Give again, word for word, each line below starting at the one that contains "The second view gained the OrangeToyTop" and ending at the one that contains "The OrangeCookingPot ended".

• GIVEN ENTRIES
____
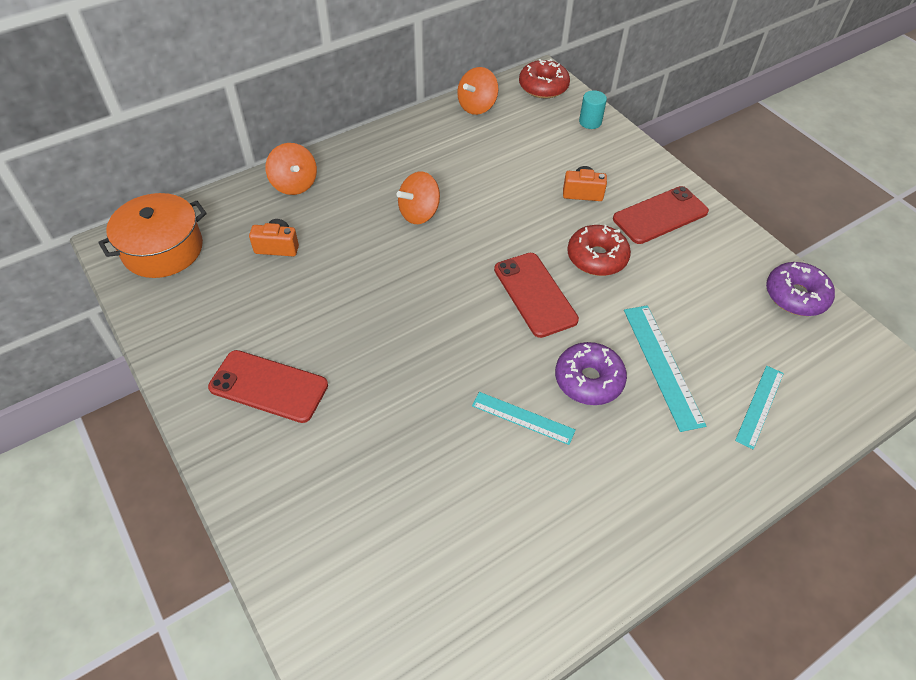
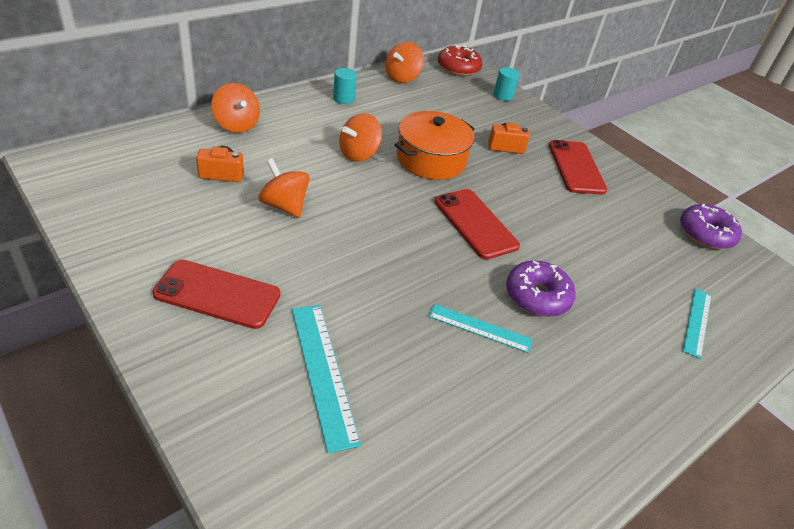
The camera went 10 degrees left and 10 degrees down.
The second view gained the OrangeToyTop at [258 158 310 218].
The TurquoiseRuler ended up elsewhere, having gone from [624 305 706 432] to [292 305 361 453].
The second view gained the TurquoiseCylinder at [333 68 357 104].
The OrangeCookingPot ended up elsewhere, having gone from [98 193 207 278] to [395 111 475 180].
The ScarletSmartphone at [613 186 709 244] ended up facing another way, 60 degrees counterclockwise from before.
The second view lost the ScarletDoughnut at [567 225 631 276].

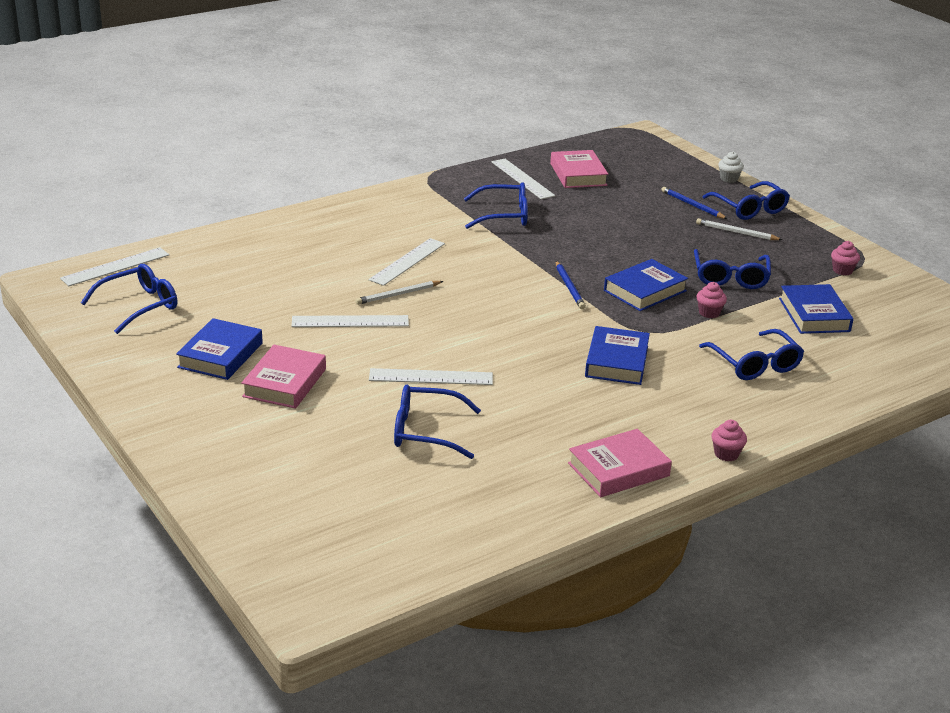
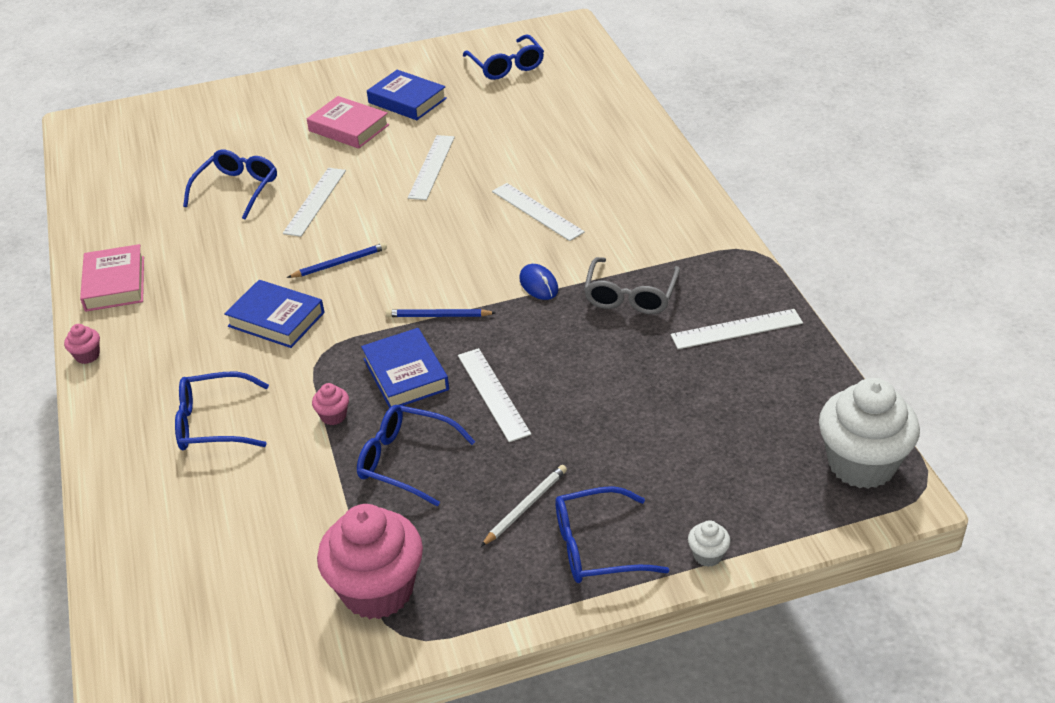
The camera went 110 degrees right and 10 degrees up.
The RoyalBluePencil ended up elsewhere, having gone from [661 187 727 219] to [287 243 387 278].
The size of the RosePinkCupcake at [831 241 860 275] changed by a factor of 2.43.
The PureWhiteRuler ended up elsewhere, having gone from [60 247 169 286] to [458 348 531 442].
The second view gained the RoyalBlueComputerMouse at [519 264 558 300].
What was the RoyalBlueSpectacles at [464 182 528 229] turned into the GreySpectacles at [584 257 680 314].
The second view gained the PureWhiteCupcake at [819 378 920 489].
The second view lost the PureWhitePencil at [355 281 443 305].
The second view lost the RosePinkHardcover at [550 150 608 188].
The second view lost the RoyalBlueHardcover at [779 284 854 334].

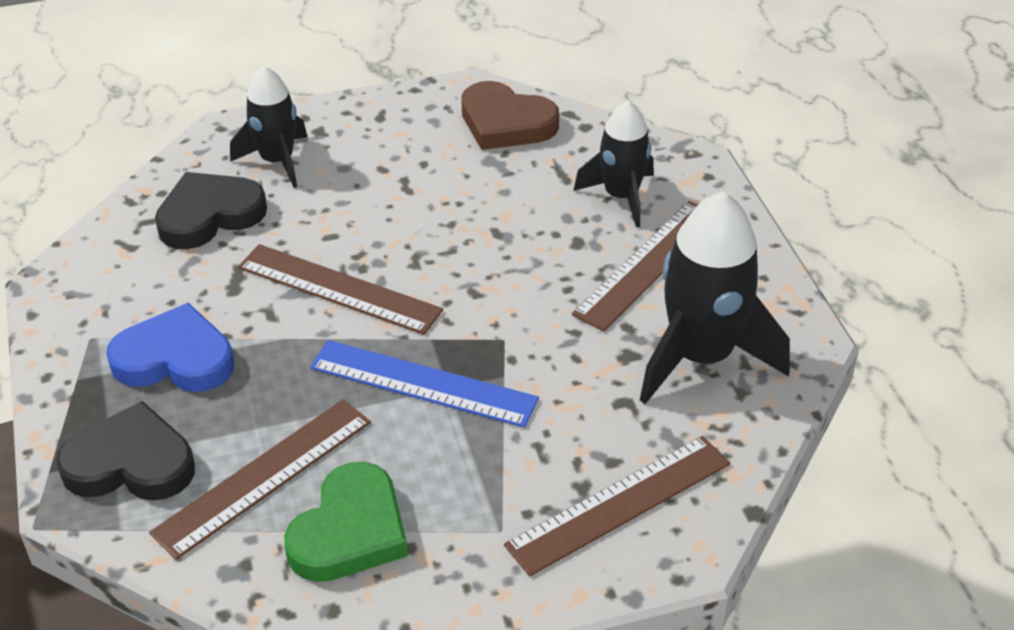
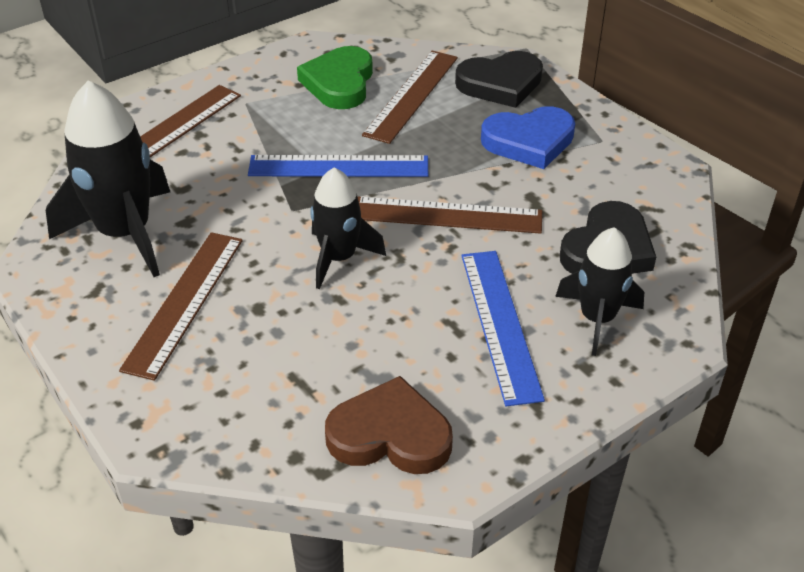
The camera went 160 degrees right and 0 degrees up.
The BlackToyRocket ended up elsewhere, having gone from [573 101 654 228] to [310 168 386 289].
The second view gained the RoyalBlueRuler at [462 251 545 406].

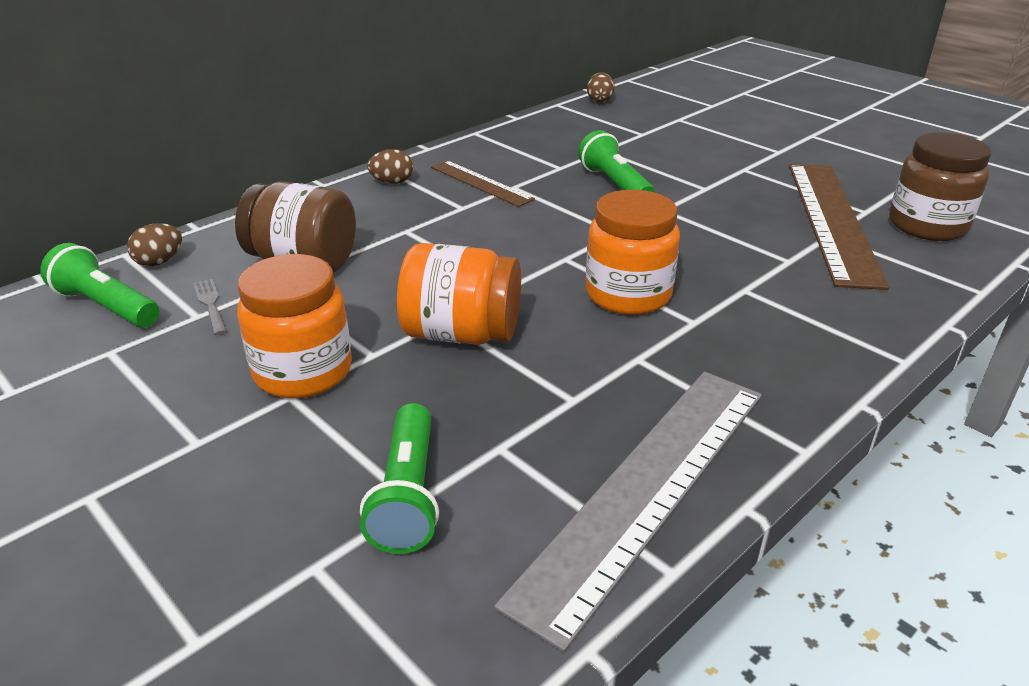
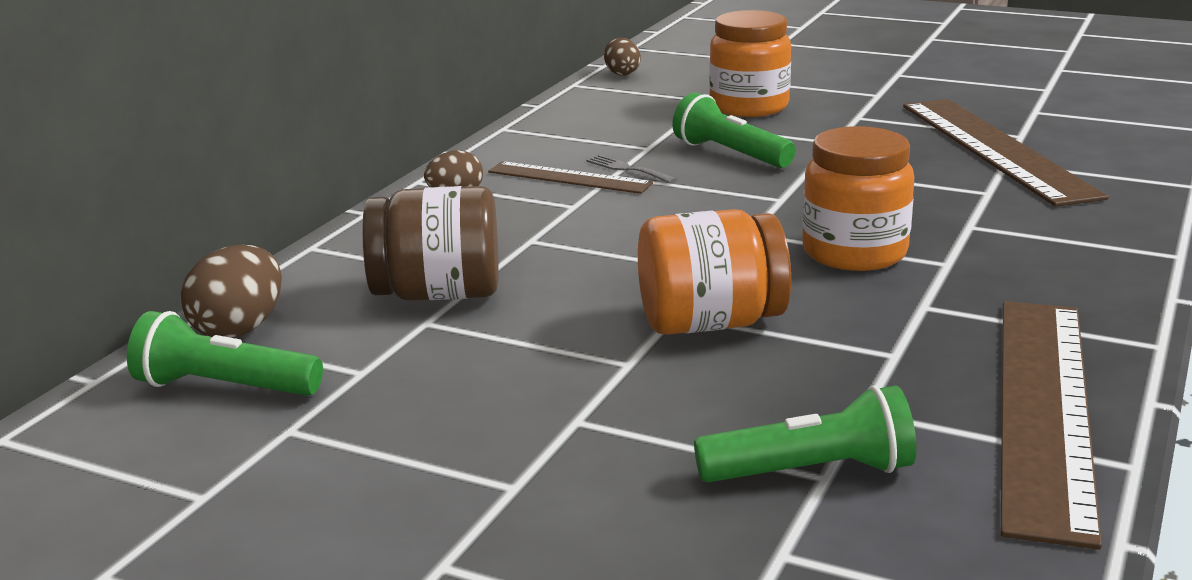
The camera went 20 degrees left and 10 degrees down.
The size of the DarkBrownEggShape at [127 223 182 266] changed by a factor of 1.53.
The GreyDinnerFork ended up elsewhere, having gone from [193 279 227 335] to [587 155 677 184].
The EmeraldFlashlight at [360 403 439 554] ended up facing another way, 75 degrees counterclockwise from before.
The OrangeJar ended up elsewhere, having gone from [237 254 352 398] to [709 10 791 117].
What was the GreyRuler at [494 372 762 652] turned into the DarkBrownRuler at [1001 301 1102 549].
The second view lost the DarkBrownJar at [890 132 992 241].

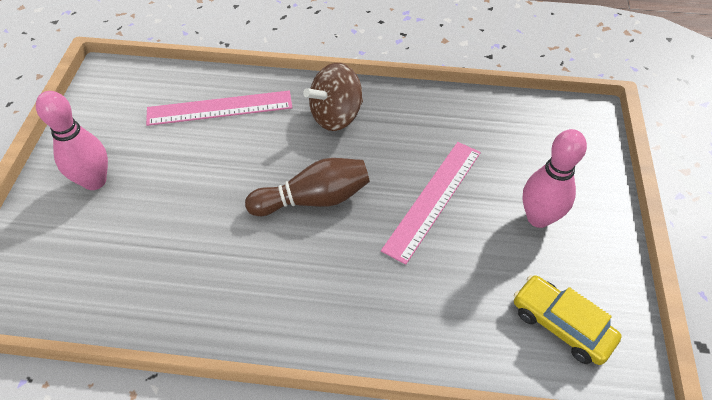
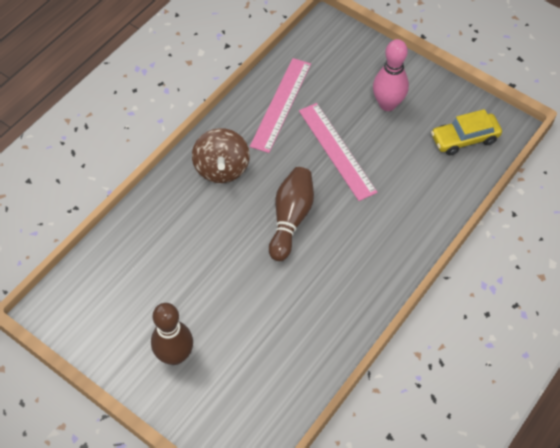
The camera went 60 degrees left and 5 degrees up.
What was the RosePinkTenpin at [36 91 108 190] turned into the DarkBrownTenpin at [151 303 193 365].
The RosePinkRuler ended up elsewhere, having gone from [146 90 292 126] to [250 58 311 153].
____
• TASK OUTPUT
The second view gained the OrangeToyTop at [258 158 310 218].
The TurquoiseRuler ended up elsewhere, having gone from [624 305 706 432] to [292 305 361 453].
The second view gained the TurquoiseCylinder at [333 68 357 104].
The OrangeCookingPot ended up elsewhere, having gone from [98 193 207 278] to [395 111 475 180].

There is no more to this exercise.